_INPUT FOR THIS TASK_.
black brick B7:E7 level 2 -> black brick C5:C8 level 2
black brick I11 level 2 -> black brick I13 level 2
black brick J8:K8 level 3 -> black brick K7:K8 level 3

==

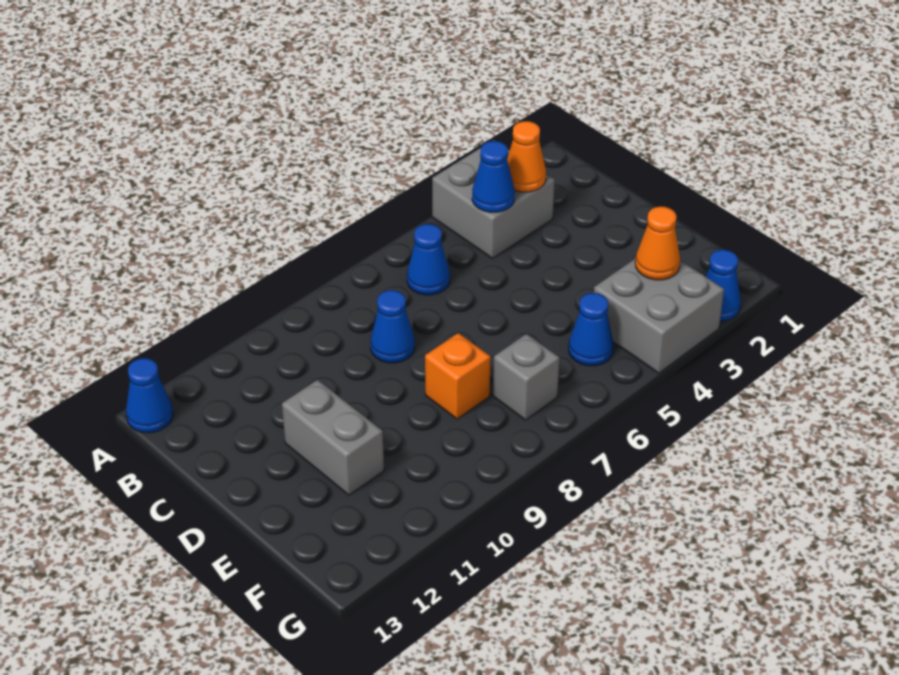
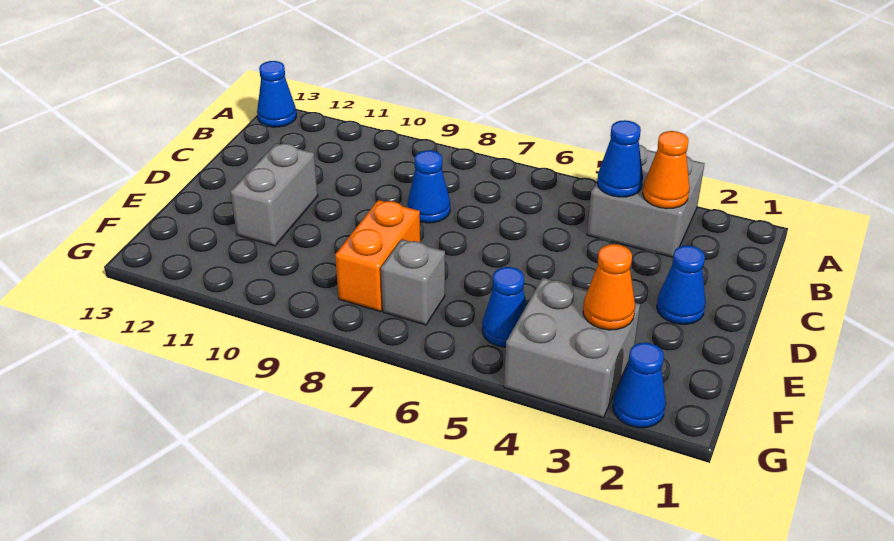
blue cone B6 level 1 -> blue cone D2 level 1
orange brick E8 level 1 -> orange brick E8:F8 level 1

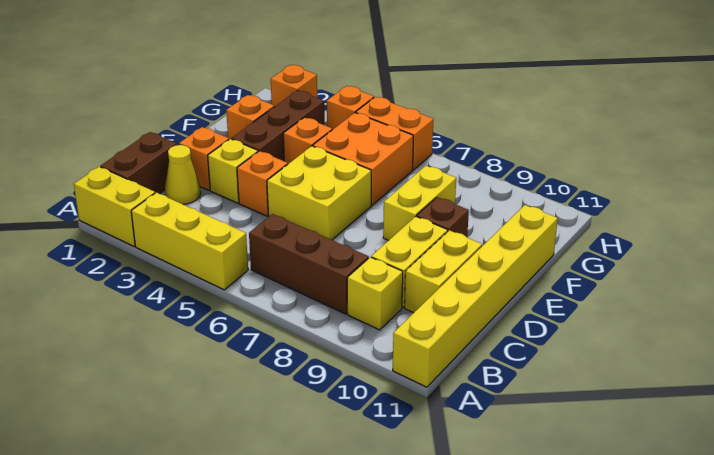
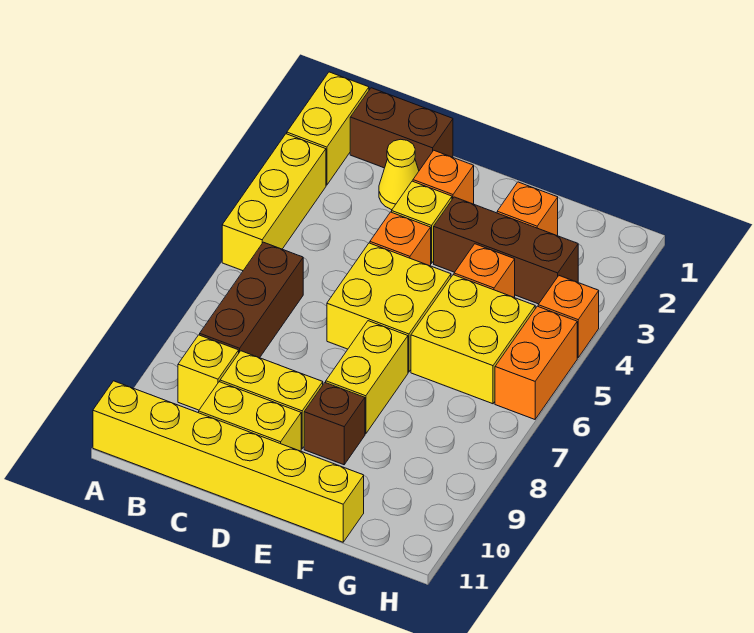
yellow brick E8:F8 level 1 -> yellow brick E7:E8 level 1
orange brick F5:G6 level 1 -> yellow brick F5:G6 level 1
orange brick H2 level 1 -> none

_WORK TASK_.
Among the lines of the listing above, which ones hold "black"? Copy them.

_SOLUTION FOR THIS PROBLEM_.
black brick B7:E7 level 2 -> black brick C5:C8 level 2
black brick I11 level 2 -> black brick I13 level 2
black brick J8:K8 level 3 -> black brick K7:K8 level 3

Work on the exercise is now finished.